====== Stored rows ======
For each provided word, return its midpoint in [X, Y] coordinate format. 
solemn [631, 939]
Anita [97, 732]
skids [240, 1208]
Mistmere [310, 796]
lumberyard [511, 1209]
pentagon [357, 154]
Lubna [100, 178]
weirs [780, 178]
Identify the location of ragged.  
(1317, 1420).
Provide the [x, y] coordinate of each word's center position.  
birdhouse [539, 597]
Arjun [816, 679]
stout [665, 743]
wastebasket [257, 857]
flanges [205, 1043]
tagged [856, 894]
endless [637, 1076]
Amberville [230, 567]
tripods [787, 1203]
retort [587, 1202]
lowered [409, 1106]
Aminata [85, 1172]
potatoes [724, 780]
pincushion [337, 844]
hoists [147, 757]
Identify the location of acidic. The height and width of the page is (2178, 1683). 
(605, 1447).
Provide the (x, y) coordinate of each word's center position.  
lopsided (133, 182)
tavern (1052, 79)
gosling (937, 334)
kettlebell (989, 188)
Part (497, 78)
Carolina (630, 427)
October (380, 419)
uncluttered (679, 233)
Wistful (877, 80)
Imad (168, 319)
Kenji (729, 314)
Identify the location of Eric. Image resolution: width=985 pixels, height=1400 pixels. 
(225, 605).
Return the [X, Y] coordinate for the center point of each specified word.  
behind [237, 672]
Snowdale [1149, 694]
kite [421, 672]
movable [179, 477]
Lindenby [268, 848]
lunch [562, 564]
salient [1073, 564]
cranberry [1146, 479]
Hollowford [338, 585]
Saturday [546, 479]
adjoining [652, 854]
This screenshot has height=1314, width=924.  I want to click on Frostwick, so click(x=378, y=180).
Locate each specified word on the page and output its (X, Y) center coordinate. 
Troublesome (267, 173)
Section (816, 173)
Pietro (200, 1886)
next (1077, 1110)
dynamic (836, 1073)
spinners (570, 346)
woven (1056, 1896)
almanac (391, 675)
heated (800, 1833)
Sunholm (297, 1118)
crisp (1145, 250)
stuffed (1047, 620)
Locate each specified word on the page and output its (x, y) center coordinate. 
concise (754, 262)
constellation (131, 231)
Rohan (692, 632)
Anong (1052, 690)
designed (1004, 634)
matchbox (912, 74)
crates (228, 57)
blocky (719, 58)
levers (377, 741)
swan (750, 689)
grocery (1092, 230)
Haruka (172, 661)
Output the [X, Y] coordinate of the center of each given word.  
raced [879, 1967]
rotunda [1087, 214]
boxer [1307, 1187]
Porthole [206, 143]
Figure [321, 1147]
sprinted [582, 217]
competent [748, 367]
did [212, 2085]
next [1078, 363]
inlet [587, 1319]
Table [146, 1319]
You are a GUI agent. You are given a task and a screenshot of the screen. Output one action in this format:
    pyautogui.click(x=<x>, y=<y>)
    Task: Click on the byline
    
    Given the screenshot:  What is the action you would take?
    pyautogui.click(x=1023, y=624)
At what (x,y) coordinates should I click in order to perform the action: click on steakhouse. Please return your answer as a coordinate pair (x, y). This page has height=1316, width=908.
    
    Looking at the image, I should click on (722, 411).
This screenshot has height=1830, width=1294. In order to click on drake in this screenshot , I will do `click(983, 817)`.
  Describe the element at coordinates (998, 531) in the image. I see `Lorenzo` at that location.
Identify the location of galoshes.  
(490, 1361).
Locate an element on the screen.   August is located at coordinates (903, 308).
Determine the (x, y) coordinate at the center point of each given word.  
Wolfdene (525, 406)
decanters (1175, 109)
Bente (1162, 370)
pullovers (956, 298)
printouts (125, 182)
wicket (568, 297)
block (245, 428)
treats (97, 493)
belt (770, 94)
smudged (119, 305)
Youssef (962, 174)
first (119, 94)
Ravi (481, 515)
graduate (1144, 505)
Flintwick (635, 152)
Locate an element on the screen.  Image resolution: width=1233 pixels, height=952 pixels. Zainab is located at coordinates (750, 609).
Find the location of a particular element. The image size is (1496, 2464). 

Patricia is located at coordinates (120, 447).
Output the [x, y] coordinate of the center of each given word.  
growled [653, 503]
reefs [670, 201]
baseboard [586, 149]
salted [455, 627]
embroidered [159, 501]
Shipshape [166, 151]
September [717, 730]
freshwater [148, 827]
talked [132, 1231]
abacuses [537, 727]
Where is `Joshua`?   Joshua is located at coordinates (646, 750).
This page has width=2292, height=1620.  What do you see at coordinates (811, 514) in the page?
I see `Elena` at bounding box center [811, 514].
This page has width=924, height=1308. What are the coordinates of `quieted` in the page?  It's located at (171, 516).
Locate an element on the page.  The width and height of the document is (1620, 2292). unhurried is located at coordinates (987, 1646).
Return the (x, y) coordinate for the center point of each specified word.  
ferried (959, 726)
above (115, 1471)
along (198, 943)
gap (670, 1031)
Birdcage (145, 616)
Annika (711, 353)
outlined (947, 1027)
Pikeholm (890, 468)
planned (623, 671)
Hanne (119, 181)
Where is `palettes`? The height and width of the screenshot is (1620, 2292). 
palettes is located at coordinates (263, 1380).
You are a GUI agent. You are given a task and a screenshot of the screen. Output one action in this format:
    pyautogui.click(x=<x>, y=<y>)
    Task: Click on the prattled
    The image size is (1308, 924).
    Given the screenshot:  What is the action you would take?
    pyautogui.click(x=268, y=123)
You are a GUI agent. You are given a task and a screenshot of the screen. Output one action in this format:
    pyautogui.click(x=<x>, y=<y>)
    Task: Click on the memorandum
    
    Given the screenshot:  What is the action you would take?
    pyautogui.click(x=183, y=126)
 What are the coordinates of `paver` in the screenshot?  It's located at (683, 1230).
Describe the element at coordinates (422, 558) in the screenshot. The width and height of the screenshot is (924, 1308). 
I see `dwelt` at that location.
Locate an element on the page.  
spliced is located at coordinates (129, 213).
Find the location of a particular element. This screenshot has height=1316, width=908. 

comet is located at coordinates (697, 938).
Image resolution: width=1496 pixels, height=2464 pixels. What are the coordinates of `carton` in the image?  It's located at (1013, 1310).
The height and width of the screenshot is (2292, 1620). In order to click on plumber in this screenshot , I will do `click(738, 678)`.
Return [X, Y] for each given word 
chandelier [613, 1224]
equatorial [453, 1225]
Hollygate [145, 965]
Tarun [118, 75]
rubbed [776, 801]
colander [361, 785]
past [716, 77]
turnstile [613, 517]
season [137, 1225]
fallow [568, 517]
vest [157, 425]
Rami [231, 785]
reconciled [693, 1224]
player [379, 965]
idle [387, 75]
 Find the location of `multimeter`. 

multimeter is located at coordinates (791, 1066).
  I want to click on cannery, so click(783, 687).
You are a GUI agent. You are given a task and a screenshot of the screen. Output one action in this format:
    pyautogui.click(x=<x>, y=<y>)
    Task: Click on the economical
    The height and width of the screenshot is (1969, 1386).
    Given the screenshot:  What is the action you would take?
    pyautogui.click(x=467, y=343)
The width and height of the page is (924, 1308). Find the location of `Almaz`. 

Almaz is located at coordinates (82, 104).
======
Copy out the records above word for word, starting at the beginning and ending at the line that contains "Haruka (172, 661)", with both ends included.

For each provided word, return its midpoint in [X, Y] coordinate format. 
solemn [631, 939]
Anita [97, 732]
skids [240, 1208]
Mistmere [310, 796]
lumberyard [511, 1209]
pentagon [357, 154]
Lubna [100, 178]
weirs [780, 178]
Identify the location of ragged.  
(1317, 1420).
Provide the [x, y] coordinate of each word's center position.  
birdhouse [539, 597]
Arjun [816, 679]
stout [665, 743]
wastebasket [257, 857]
flanges [205, 1043]
tagged [856, 894]
endless [637, 1076]
Amberville [230, 567]
tripods [787, 1203]
retort [587, 1202]
lowered [409, 1106]
Aminata [85, 1172]
potatoes [724, 780]
pincushion [337, 844]
hoists [147, 757]
Identify the location of acidic. The height and width of the page is (2178, 1683). 
(605, 1447).
Provide the (x, y) coordinate of each word's center position.  
lopsided (133, 182)
tavern (1052, 79)
gosling (937, 334)
kettlebell (989, 188)
Part (497, 78)
Carolina (630, 427)
October (380, 419)
uncluttered (679, 233)
Wistful (877, 80)
Imad (168, 319)
Kenji (729, 314)
Identify the location of Eric. Image resolution: width=985 pixels, height=1400 pixels. 
(225, 605).
Return the [X, Y] coordinate for the center point of each specified word.  
behind [237, 672]
Snowdale [1149, 694]
kite [421, 672]
movable [179, 477]
Lindenby [268, 848]
lunch [562, 564]
salient [1073, 564]
cranberry [1146, 479]
Hollowford [338, 585]
Saturday [546, 479]
adjoining [652, 854]
This screenshot has height=1314, width=924.  I want to click on Frostwick, so click(x=378, y=180).
Locate each specified word on the page and output its (X, Y) center coordinate. 
Troublesome (267, 173)
Section (816, 173)
Pietro (200, 1886)
next (1077, 1110)
dynamic (836, 1073)
spinners (570, 346)
woven (1056, 1896)
almanac (391, 675)
heated (800, 1833)
Sunholm (297, 1118)
crisp (1145, 250)
stuffed (1047, 620)
Locate each specified word on the page and output its (x, y) center coordinate. 
concise (754, 262)
constellation (131, 231)
Rohan (692, 632)
Anong (1052, 690)
designed (1004, 634)
matchbox (912, 74)
crates (228, 57)
blocky (719, 58)
levers (377, 741)
swan (750, 689)
grocery (1092, 230)
Haruka (172, 661)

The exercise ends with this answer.